↓↓↓

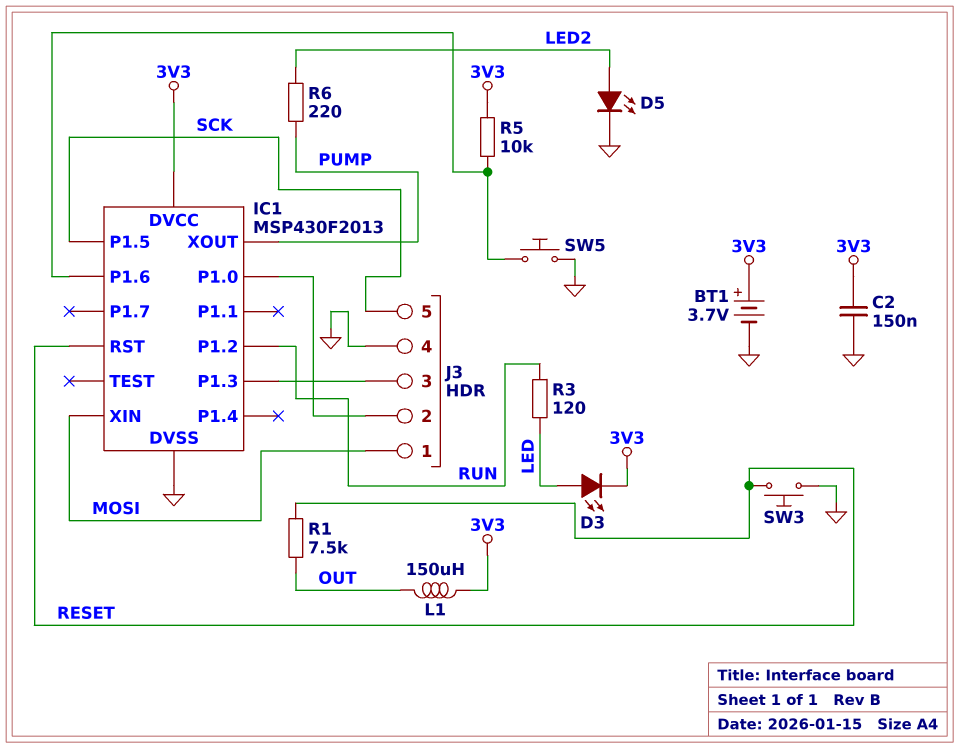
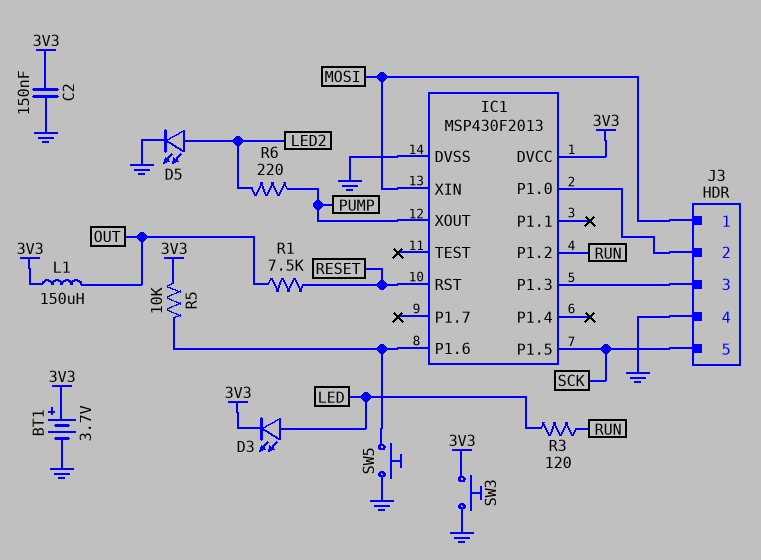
SW3: button (GND, RESET) -> button (3V3, GND)

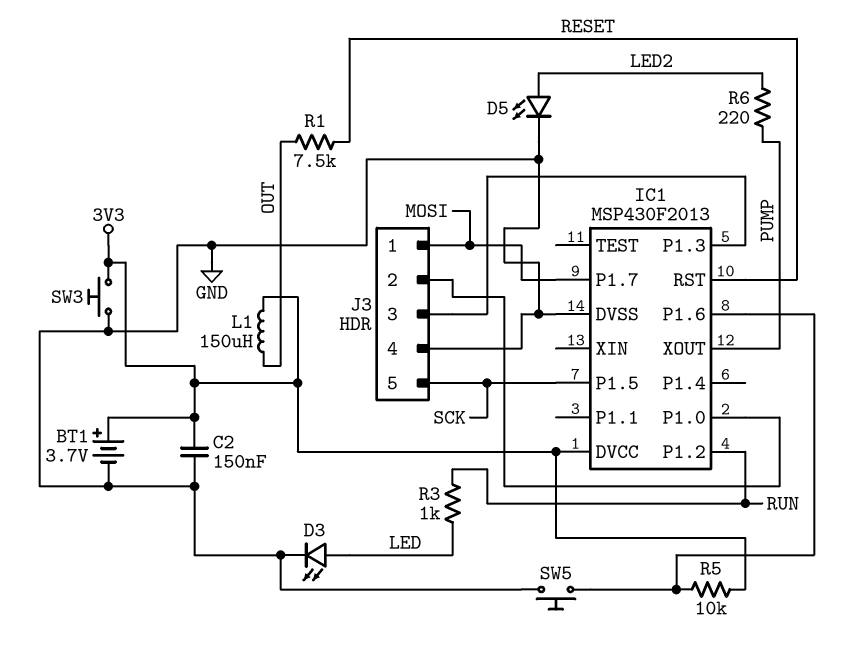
D3: LED (A LED, K 3V3) -> LED (A LED, K GND)
IC1 pin P1.7: none -> MOSI
IC1 pin XIN: MOSI -> none
R3: 120 (LED, RUN) -> 1k (LED, RUN)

↑↑↑

### TASK DIRECTIONS
The lines to write out run from the one with "IC1 pin P1.7: none -> MOSI" through the end of the records. Give them exactly, and only them.

### SOLUTION FOR THIS TASK
IC1 pin P1.7: none -> MOSI
IC1 pin XIN: MOSI -> none
R3: 120 (LED, RUN) -> 1k (LED, RUN)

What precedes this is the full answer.